→ **TASK DESCRIPTION**
Once the line with "white plate F3:G3" is found, return it along with every line after it, exactly, through the end of the material.
**********
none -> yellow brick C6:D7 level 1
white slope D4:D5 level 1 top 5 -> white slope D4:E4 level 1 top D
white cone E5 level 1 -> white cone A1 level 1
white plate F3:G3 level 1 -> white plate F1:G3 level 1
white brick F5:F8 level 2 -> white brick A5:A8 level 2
**********
→ **SOLUTION FOR THIS PROBLEM**
white plate F3:G3 level 1 -> white plate F1:G3 level 1
white brick F5:F8 level 2 -> white brick A5:A8 level 2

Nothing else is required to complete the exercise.